■ **What the task requires**
A copy of the listing below is needed, exact in every line and without images.

─── Source data

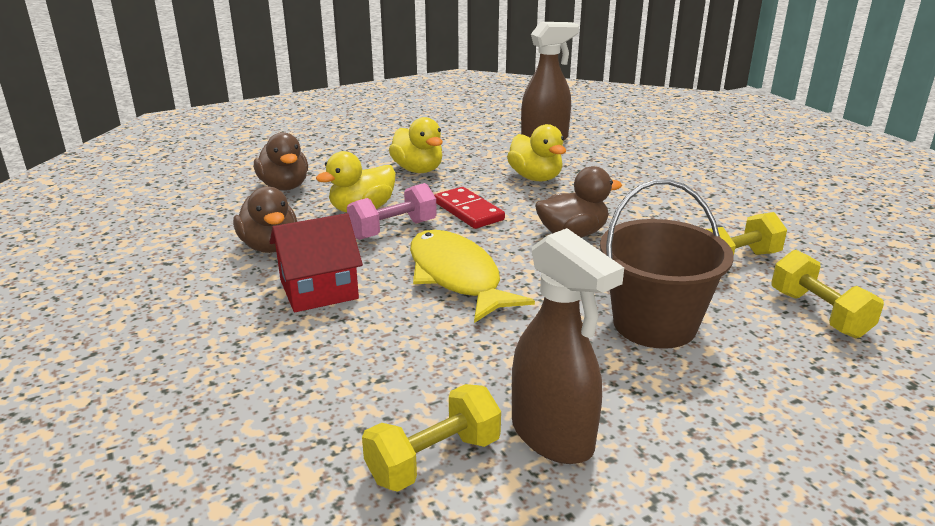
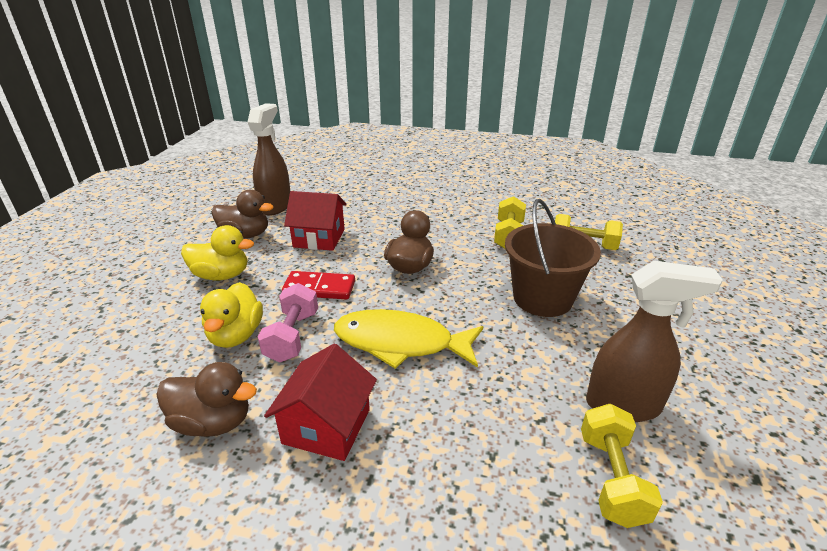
camera: 50 degrees left, 5 degrees up
(284, 186) = (119, 358): brown duck -> brown duck (245, 235)
(535, 178) = (319, 238): yellow duck -> red house

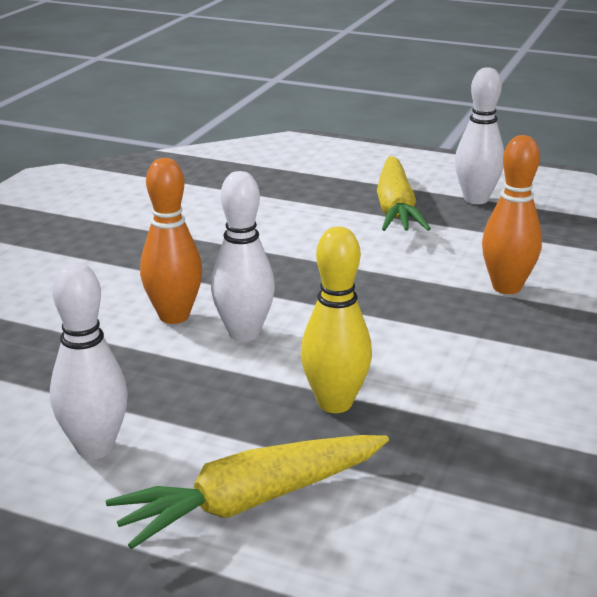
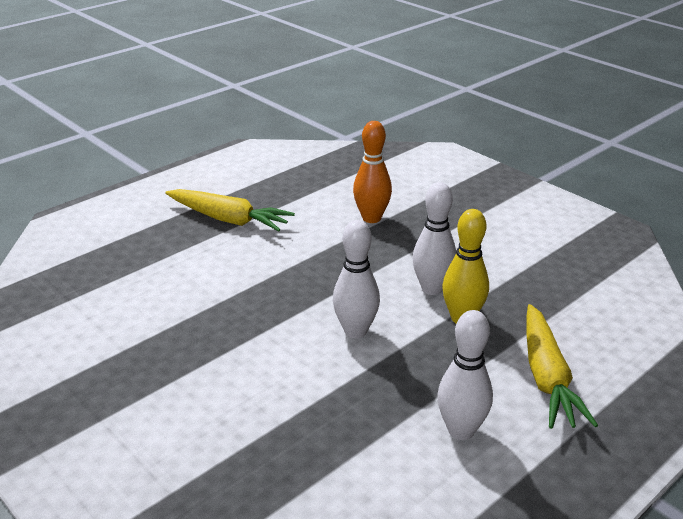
camera: 65 degrees left, 5 degrees up
(174, 316) = (308, 356): orange bowling pin -> none
(476, 199) = (246, 187): white bowling pin -> white bowling pin (432, 288)

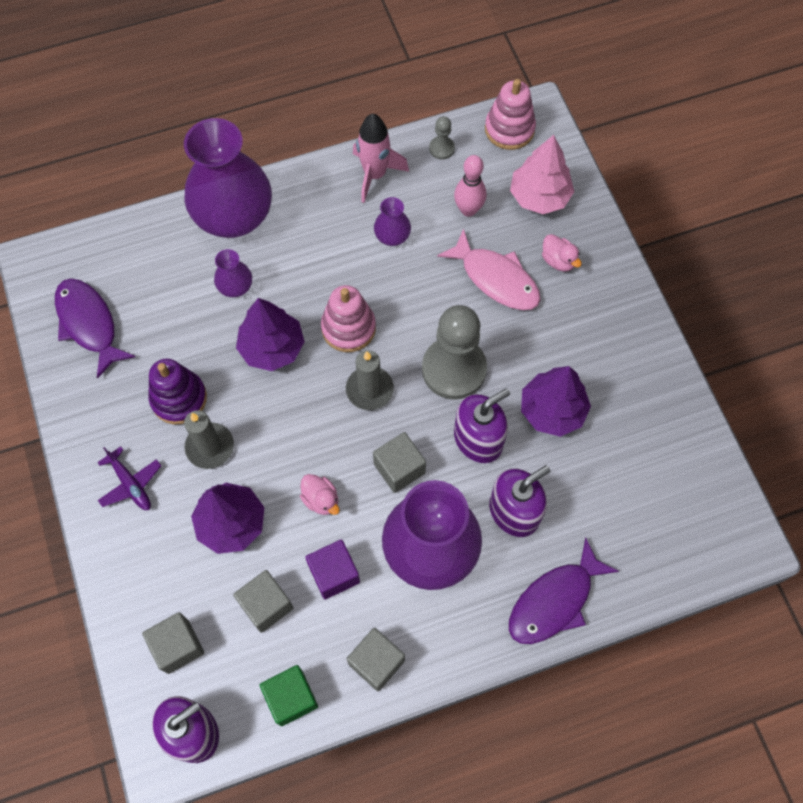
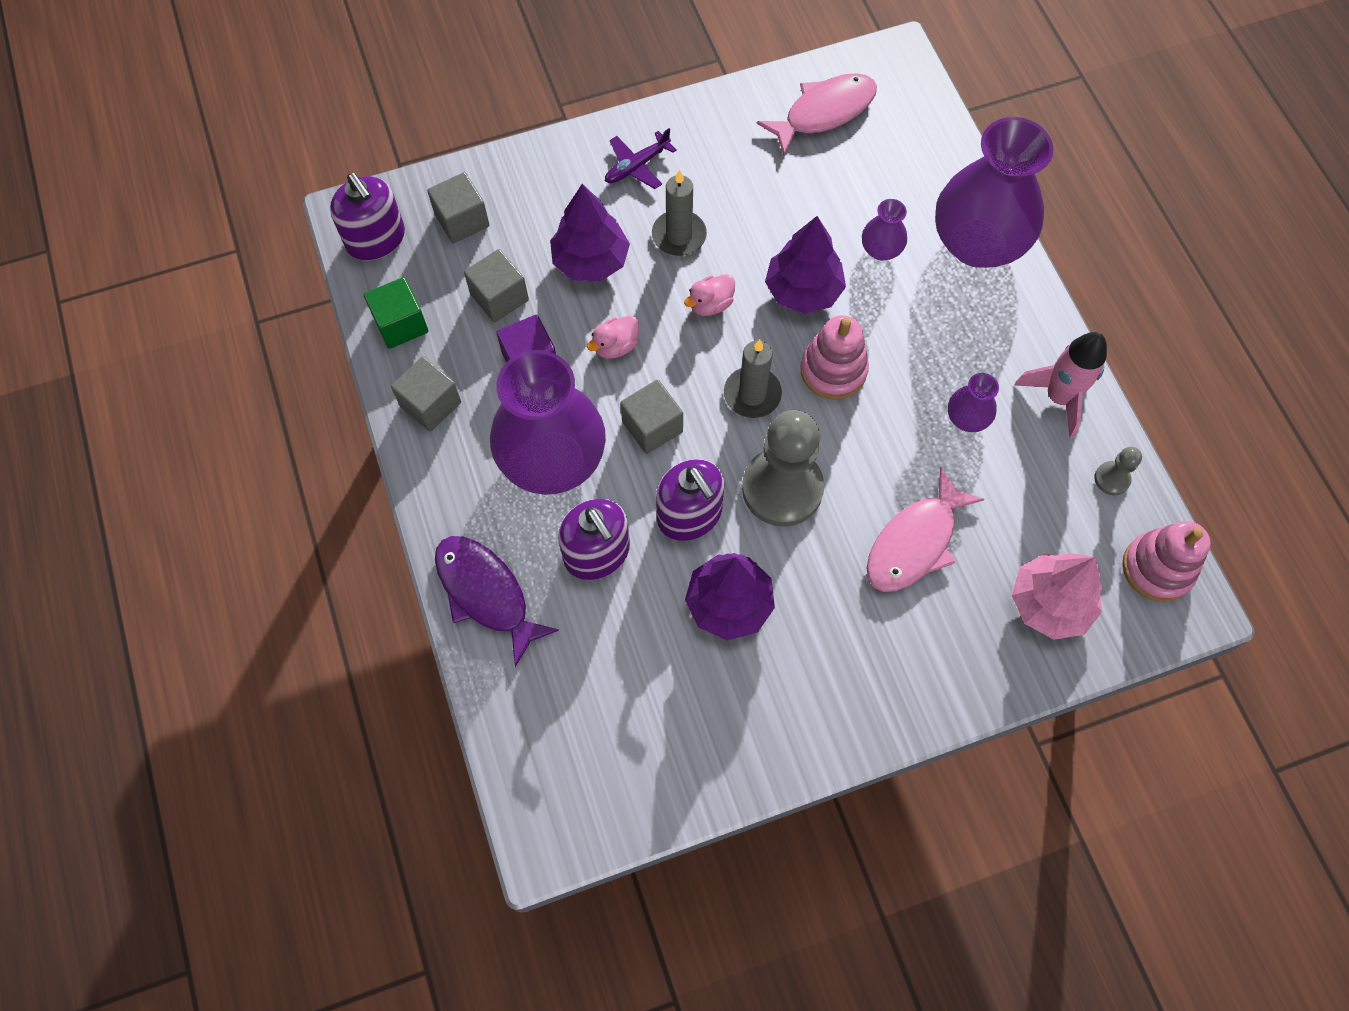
camera: 90 degrees right, 0 degrees up
(89, 324) = (824, 112): purple fish -> pink fish
(179, 398) = (736, 203): purple stacking toy -> none
(468, 210) = (1017, 511): pink bowling pin -> none
(558, 260) = (949, 623): pink duck -> pink duck (710, 304)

──────

■ **Exercise solution**
camera: 50 degrees left, 5 degrees up
(284, 186) = (119, 358): brown duck -> brown duck (245, 235)
(535, 178) = (319, 238): yellow duck -> red house

camera: 65 degrees left, 5 degrees up
(174, 316) = (308, 356): orange bowling pin -> none
(476, 199) = (246, 187): white bowling pin -> white bowling pin (432, 288)

camera: 90 degrees right, 0 degrees up
(89, 324) = (824, 112): purple fish -> pink fish
(179, 398) = (736, 203): purple stacking toy -> none
(468, 210) = (1017, 511): pink bowling pin -> none
(558, 260) = (949, 623): pink duck -> pink duck (710, 304)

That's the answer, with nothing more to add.